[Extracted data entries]
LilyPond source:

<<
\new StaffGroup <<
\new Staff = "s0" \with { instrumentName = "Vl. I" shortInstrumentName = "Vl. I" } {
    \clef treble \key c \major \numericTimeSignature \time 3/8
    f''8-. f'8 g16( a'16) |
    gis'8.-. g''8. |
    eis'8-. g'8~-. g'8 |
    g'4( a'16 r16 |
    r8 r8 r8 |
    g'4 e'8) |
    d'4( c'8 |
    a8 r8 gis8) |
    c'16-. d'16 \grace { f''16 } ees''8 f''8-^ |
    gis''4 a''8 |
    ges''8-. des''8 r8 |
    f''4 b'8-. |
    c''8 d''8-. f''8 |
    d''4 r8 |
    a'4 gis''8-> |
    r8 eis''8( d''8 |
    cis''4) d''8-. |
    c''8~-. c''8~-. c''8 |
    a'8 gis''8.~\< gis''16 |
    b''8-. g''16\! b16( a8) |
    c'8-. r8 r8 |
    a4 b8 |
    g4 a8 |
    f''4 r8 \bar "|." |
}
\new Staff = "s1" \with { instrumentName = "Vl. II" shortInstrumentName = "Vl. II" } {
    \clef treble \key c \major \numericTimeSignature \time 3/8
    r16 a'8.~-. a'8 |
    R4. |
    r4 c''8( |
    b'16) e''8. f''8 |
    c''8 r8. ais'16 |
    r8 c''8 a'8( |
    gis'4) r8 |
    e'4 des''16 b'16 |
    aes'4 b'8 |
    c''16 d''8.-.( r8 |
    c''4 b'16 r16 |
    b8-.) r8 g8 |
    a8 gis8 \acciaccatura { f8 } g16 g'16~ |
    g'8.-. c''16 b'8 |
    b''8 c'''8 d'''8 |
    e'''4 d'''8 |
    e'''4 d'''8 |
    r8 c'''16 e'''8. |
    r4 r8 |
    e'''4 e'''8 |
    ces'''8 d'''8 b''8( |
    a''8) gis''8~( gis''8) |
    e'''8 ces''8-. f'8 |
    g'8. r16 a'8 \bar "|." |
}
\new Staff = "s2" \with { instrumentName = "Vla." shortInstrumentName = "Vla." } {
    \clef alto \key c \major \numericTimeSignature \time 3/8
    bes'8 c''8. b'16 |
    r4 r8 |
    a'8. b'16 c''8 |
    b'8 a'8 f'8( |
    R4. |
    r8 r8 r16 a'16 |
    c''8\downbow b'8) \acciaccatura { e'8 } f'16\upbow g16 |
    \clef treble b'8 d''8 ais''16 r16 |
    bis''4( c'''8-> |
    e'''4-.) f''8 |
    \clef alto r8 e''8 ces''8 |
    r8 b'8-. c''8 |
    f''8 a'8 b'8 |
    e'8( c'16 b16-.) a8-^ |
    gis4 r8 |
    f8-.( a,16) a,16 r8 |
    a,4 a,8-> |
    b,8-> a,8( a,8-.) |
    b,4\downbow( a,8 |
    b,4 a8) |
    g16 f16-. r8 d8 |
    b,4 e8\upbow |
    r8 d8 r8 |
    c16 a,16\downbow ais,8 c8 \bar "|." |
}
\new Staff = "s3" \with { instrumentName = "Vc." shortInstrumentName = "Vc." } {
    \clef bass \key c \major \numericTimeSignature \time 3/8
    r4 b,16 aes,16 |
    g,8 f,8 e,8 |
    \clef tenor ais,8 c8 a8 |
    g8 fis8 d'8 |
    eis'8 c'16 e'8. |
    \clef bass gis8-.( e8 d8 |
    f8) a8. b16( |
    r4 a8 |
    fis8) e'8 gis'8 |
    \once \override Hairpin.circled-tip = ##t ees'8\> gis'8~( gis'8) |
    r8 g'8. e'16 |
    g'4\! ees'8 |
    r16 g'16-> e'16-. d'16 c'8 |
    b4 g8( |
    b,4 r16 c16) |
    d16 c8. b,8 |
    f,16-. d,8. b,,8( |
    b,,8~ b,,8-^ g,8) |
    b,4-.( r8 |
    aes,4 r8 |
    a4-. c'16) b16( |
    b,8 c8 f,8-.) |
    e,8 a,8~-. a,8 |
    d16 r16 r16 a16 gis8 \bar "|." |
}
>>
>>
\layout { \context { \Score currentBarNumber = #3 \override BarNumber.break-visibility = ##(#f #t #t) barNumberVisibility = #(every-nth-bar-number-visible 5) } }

Objective =
Filter the records above down to the lines containing the string "numericTimeSignature", and copy each such line.

Written answer =
    \clef treble \key c \major \numericTimeSignature \time 3/8
    \clef treble \key c \major \numericTimeSignature \time 3/8
    \clef alto \key c \major \numericTimeSignature \time 3/8
    \clef bass \key c \major \numericTimeSignature \time 3/8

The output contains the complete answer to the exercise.